▶ _BRIEF_
Nothing but the lines from the one holding "D4: LED (A LED_A, K" to the final line of the listing below, both included, should be repeated, and each must match exactly. Omit pictures.

▶ _RECORDS FOR THE EXERCISE_
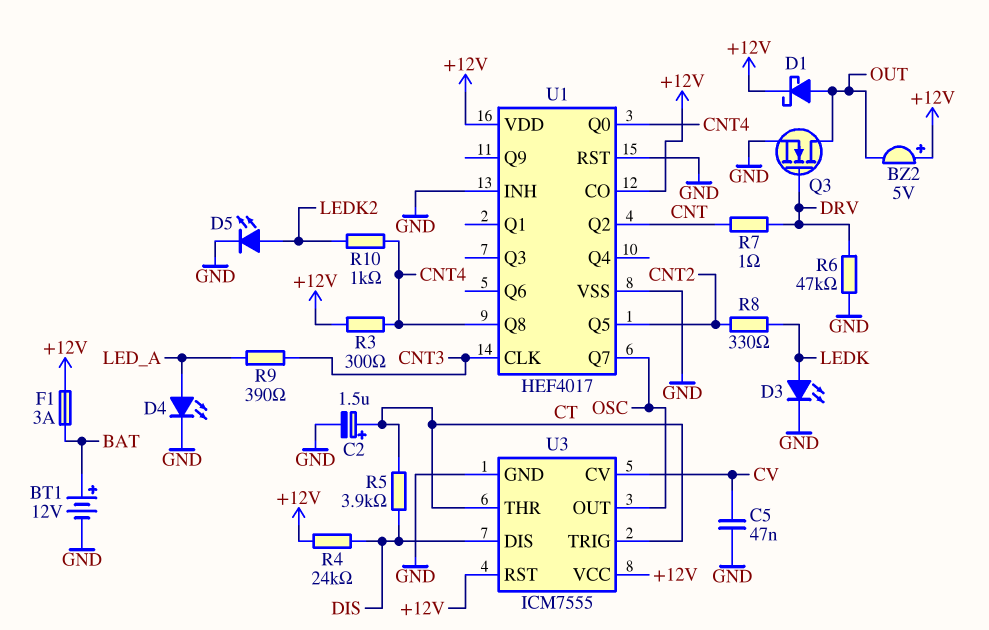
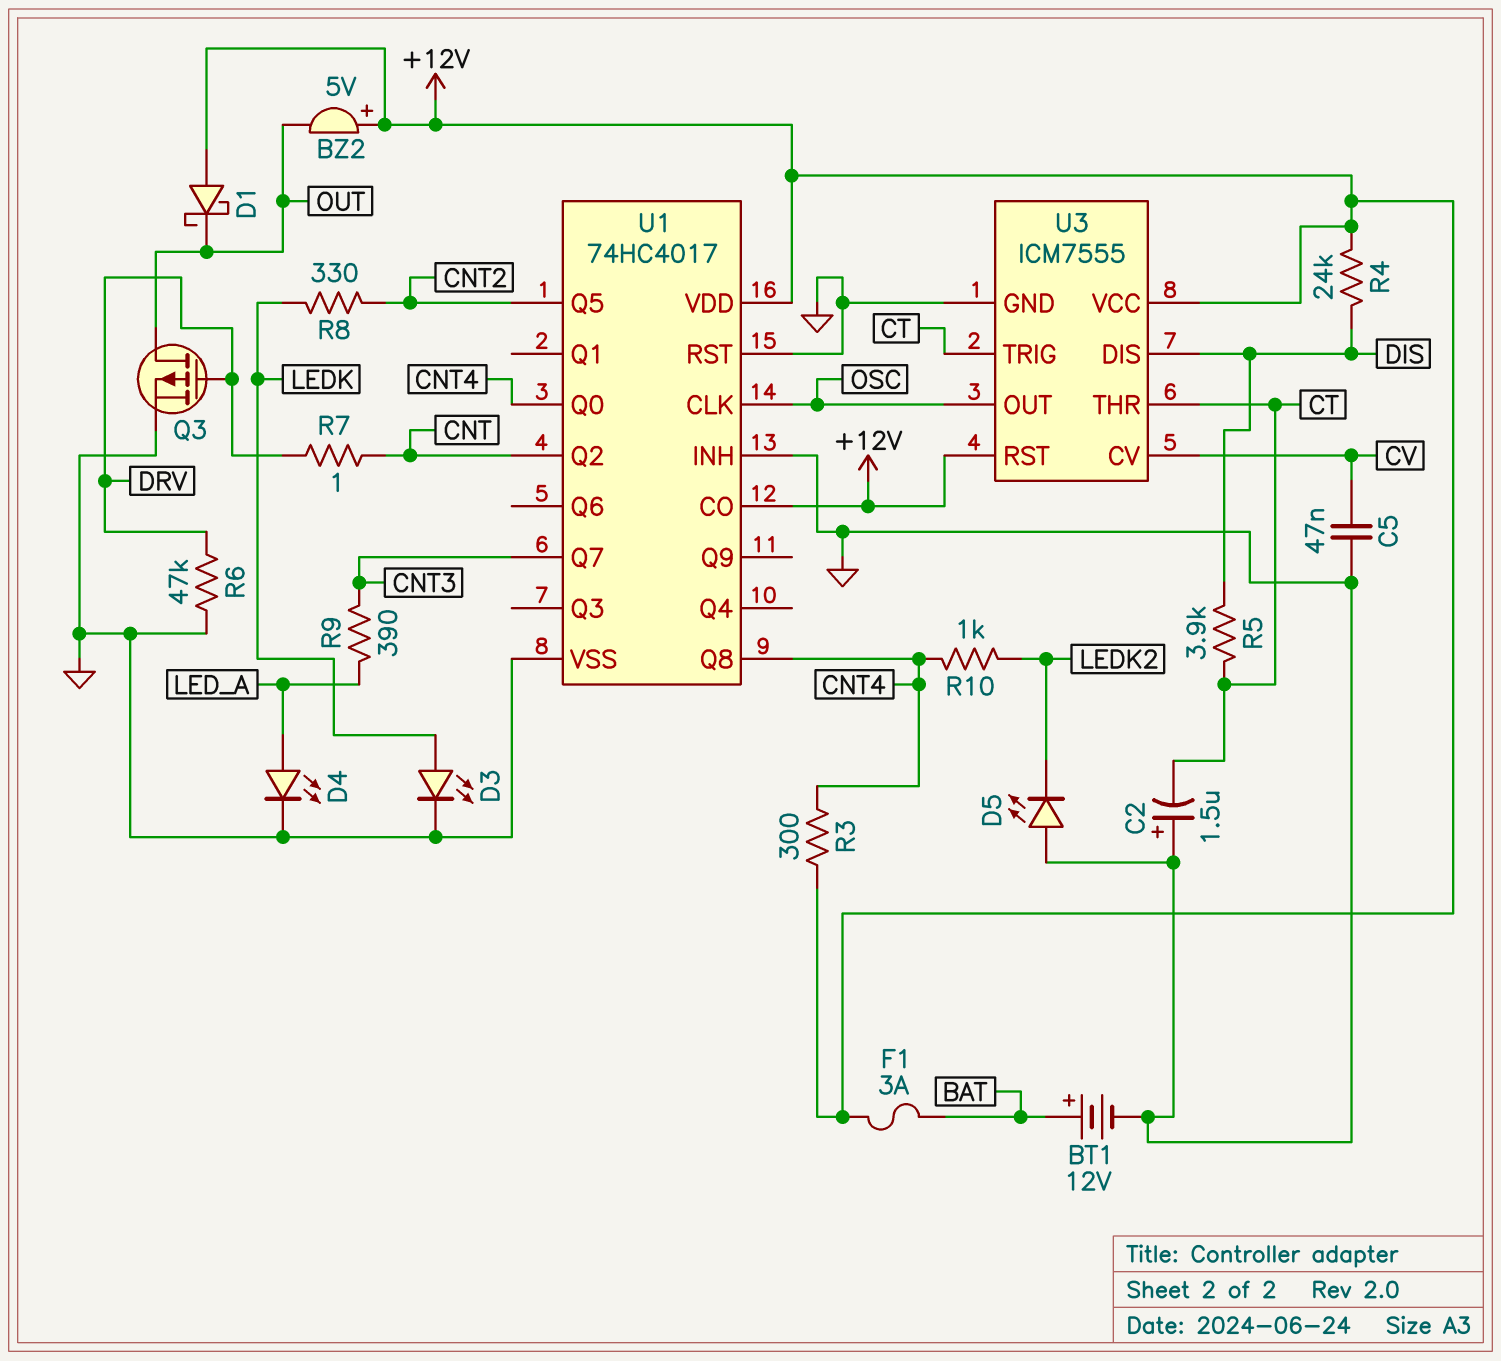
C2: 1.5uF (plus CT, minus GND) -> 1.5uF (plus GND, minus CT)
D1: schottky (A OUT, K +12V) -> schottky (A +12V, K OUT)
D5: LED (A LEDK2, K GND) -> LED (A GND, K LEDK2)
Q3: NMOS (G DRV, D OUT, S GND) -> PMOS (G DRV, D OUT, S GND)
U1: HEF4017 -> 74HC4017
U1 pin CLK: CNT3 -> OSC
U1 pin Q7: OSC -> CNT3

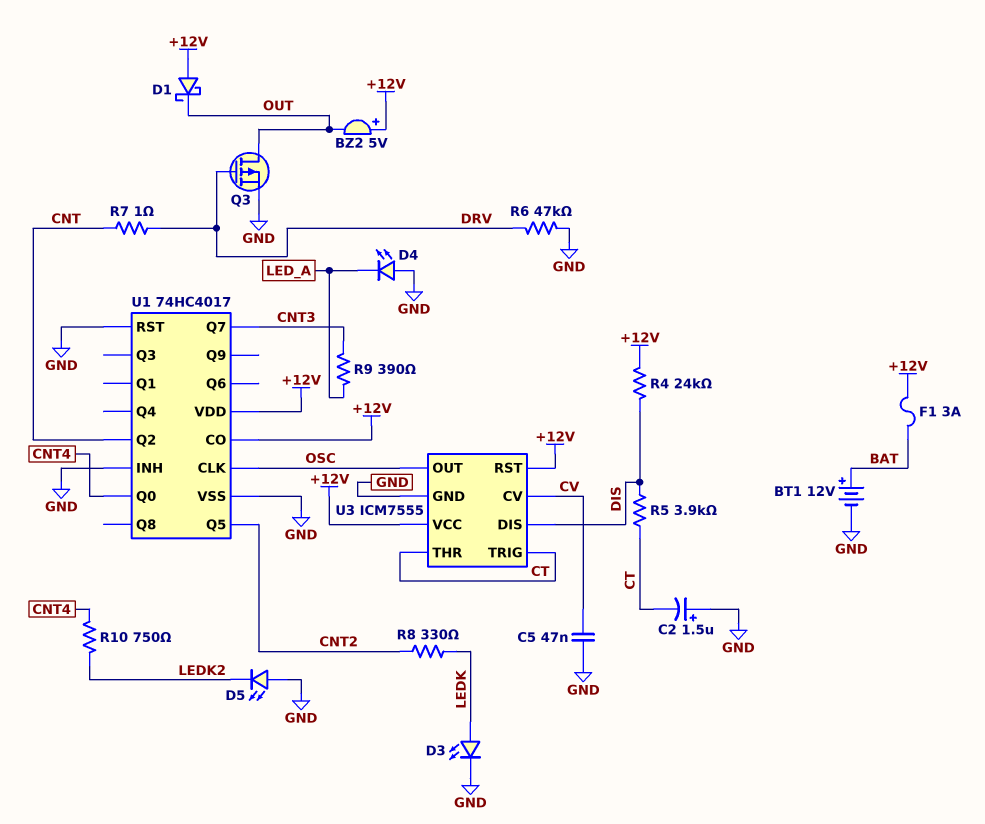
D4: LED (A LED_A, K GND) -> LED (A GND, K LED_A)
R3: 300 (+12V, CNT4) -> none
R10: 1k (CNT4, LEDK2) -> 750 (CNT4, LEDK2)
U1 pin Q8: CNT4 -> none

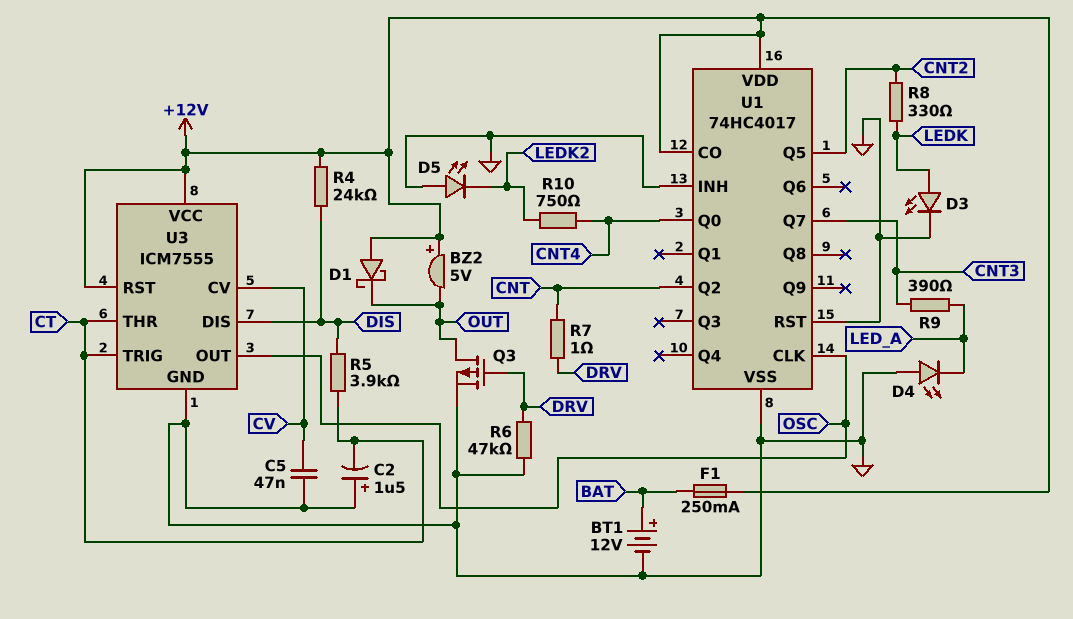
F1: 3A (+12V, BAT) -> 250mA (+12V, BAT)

▶ _REPLY TO THE TASK_
D4: LED (A LED_A, K GND) -> LED (A GND, K LED_A)
R3: 300 (+12V, CNT4) -> none
R10: 1k (CNT4, LEDK2) -> 750 (CNT4, LEDK2)
U1 pin Q8: CNT4 -> none

F1: 3A (+12V, BAT) -> 250mA (+12V, BAT)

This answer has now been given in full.